Reproduce all of the material below, substituting "statuette" for every occurrence of "figurine" and keeping everything else the same.

· · · ·

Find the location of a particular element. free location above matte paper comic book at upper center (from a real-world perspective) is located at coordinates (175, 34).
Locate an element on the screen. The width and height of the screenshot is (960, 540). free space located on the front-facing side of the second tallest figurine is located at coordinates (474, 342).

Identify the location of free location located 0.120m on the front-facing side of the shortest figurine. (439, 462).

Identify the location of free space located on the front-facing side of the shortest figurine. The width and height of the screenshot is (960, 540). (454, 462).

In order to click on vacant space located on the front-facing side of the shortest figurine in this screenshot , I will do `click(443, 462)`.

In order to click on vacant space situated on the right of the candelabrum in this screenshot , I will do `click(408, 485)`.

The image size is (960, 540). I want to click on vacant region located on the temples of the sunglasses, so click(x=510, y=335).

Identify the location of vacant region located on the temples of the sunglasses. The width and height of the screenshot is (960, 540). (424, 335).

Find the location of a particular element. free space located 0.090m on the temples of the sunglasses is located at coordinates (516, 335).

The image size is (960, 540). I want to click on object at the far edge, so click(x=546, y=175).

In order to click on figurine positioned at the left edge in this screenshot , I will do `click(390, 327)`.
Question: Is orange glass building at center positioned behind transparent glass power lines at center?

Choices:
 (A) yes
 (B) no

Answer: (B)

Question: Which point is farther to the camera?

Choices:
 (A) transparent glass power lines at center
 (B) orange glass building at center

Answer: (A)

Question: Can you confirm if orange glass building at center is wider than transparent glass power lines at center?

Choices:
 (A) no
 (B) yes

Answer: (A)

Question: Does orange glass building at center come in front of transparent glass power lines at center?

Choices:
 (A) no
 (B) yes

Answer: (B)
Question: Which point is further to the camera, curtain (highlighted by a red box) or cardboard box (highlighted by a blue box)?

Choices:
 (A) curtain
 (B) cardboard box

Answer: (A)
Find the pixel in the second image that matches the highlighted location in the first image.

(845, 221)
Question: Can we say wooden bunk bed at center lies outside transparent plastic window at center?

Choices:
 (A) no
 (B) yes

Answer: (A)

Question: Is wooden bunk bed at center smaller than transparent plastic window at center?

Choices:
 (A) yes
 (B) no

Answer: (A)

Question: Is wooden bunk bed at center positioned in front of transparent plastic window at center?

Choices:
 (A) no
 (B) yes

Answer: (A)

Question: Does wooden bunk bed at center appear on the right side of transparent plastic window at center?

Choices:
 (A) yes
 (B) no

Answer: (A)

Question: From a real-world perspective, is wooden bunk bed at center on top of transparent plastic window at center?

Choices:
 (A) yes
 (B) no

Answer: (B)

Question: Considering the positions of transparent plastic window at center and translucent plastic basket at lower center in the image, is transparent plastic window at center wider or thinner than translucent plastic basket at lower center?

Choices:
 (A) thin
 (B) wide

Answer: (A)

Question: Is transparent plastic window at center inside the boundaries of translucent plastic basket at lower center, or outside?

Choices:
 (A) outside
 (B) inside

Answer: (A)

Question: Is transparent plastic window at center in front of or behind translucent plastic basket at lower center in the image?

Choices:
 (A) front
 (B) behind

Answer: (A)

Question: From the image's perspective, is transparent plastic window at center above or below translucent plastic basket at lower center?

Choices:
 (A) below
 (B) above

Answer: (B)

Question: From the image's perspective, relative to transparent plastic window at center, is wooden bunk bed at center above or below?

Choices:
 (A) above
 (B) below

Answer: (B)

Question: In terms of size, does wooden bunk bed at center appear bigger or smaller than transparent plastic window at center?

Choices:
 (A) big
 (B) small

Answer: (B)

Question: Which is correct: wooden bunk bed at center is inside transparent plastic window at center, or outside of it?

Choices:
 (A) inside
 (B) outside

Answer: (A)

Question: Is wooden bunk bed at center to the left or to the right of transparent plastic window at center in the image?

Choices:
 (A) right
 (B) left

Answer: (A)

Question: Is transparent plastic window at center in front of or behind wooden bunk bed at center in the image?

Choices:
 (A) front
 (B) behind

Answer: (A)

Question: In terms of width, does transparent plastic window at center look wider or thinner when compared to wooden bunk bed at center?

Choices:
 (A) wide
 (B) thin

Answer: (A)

· · · ·

Completed exercise:
Find the location of a particular element. free location above matte paper comic book at upper center (from a real-world perspective) is located at coordinates (175, 34).
Locate an element on the screen. The width and height of the screenshot is (960, 540). free space located on the front-facing side of the second tallest statuette is located at coordinates (474, 342).

Identify the location of free location located 0.120m on the front-facing side of the shortest statuette. (439, 462).

Identify the location of free space located on the front-facing side of the shortest statuette. The width and height of the screenshot is (960, 540). (454, 462).

In order to click on vacant space located on the front-facing side of the shortest statuette in this screenshot , I will do `click(443, 462)`.

In order to click on vacant space situated on the right of the candelabrum in this screenshot , I will do `click(408, 485)`.

The image size is (960, 540). I want to click on vacant region located on the temples of the sunglasses, so click(x=510, y=335).

Identify the location of vacant region located on the temples of the sunglasses. The width and height of the screenshot is (960, 540). (424, 335).

Find the location of a particular element. free space located 0.090m on the temples of the sunglasses is located at coordinates (516, 335).

The image size is (960, 540). I want to click on object at the far edge, so click(x=546, y=175).

In order to click on statuette positioned at the left edge in this screenshot , I will do `click(390, 327)`.
Question: Is orange glass building at center positioned behind transparent glass power lines at center?

Choices:
 (A) yes
 (B) no

Answer: (B)

Question: Which point is farther to the camera?

Choices:
 (A) transparent glass power lines at center
 (B) orange glass building at center

Answer: (A)

Question: Can you confirm if orange glass building at center is wider than transparent glass power lines at center?

Choices:
 (A) no
 (B) yes

Answer: (A)

Question: Does orange glass building at center come in front of transparent glass power lines at center?

Choices:
 (A) no
 (B) yes

Answer: (B)
Question: Which point is further to the camera, curtain (highlighted by a red box) or cardboard box (highlighted by a blue box)?

Choices:
 (A) curtain
 (B) cardboard box

Answer: (A)
Find the pixel in the second image that matches the highlighted location in the first image.

(845, 221)
Question: Can we say wooden bunk bed at center lies outside transparent plastic window at center?

Choices:
 (A) no
 (B) yes

Answer: (A)

Question: Is wooden bunk bed at center smaller than transparent plastic window at center?

Choices:
 (A) yes
 (B) no

Answer: (A)

Question: Is wooden bunk bed at center positioned in front of transparent plastic window at center?

Choices:
 (A) no
 (B) yes

Answer: (A)

Question: Does wooden bunk bed at center appear on the right side of transparent plastic window at center?

Choices:
 (A) yes
 (B) no

Answer: (A)

Question: From a real-world perspective, is wooden bunk bed at center on top of transparent plastic window at center?

Choices:
 (A) yes
 (B) no

Answer: (B)

Question: Considering the positions of transparent plastic window at center and translucent plastic basket at lower center in the image, is transparent plastic window at center wider or thinner than translucent plastic basket at lower center?

Choices:
 (A) thin
 (B) wide

Answer: (A)

Question: Is transparent plastic window at center inside the boundaries of translucent plastic basket at lower center, or outside?

Choices:
 (A) outside
 (B) inside

Answer: (A)

Question: Is transparent plastic window at center in front of or behind translucent plastic basket at lower center in the image?

Choices:
 (A) front
 (B) behind

Answer: (A)

Question: From the image's perspective, is transparent plastic window at center above or below translucent plastic basket at lower center?

Choices:
 (A) below
 (B) above

Answer: (B)

Question: From the image's perspective, relative to transparent plastic window at center, is wooden bunk bed at center above or below?

Choices:
 (A) above
 (B) below

Answer: (B)

Question: In terms of size, does wooden bunk bed at center appear bigger or smaller than transparent plastic window at center?

Choices:
 (A) big
 (B) small

Answer: (B)

Question: Which is correct: wooden bunk bed at center is inside transparent plastic window at center, or outside of it?

Choices:
 (A) inside
 (B) outside

Answer: (A)

Question: Is wooden bunk bed at center to the left or to the right of transparent plastic window at center in the image?

Choices:
 (A) right
 (B) left

Answer: (A)

Question: Is transparent plastic window at center in front of or behind wooden bunk bed at center in the image?

Choices:
 (A) front
 (B) behind

Answer: (A)

Question: In terms of width, does transparent plastic window at center look wider or thinner when compared to wooden bunk bed at center?

Choices:
 (A) wide
 (B) thin

Answer: (A)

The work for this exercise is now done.